* **The task**: If a line in the records below holds the string "yellow", count it; give only the total.

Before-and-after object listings
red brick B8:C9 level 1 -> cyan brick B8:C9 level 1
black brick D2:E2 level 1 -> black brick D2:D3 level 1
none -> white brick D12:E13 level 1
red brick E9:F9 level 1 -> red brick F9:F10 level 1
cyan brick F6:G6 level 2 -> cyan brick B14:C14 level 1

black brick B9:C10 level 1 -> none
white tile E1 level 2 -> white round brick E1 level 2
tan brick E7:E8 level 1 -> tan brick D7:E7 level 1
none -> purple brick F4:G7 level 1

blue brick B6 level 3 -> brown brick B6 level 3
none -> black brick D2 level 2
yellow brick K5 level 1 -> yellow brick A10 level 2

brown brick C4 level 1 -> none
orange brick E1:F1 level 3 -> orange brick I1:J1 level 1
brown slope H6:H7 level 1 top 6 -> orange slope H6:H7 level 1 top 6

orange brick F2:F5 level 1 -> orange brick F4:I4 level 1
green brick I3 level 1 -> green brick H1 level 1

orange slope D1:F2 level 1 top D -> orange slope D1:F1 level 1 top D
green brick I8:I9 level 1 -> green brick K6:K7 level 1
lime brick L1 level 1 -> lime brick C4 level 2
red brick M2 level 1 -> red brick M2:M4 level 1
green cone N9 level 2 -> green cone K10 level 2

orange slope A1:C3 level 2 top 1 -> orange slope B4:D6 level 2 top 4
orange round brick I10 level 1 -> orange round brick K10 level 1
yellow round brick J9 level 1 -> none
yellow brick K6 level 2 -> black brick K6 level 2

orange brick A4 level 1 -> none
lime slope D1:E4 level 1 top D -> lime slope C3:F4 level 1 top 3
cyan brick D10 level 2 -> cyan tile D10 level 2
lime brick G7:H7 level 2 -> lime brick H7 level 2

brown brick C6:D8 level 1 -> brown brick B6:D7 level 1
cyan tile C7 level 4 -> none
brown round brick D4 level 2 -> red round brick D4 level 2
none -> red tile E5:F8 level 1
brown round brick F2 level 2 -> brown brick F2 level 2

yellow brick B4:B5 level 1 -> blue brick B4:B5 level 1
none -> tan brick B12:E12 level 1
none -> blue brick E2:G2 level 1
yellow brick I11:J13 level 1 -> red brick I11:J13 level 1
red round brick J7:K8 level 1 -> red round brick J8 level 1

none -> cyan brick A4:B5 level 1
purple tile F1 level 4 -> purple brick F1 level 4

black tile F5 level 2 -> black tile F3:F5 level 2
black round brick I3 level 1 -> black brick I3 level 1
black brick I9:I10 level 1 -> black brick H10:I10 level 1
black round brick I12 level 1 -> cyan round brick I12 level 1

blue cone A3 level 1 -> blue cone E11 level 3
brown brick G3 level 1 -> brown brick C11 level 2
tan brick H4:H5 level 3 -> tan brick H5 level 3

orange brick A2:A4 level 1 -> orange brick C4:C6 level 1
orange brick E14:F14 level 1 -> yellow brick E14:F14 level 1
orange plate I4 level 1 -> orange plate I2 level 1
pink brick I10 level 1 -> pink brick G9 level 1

* **Solved exercise**: 6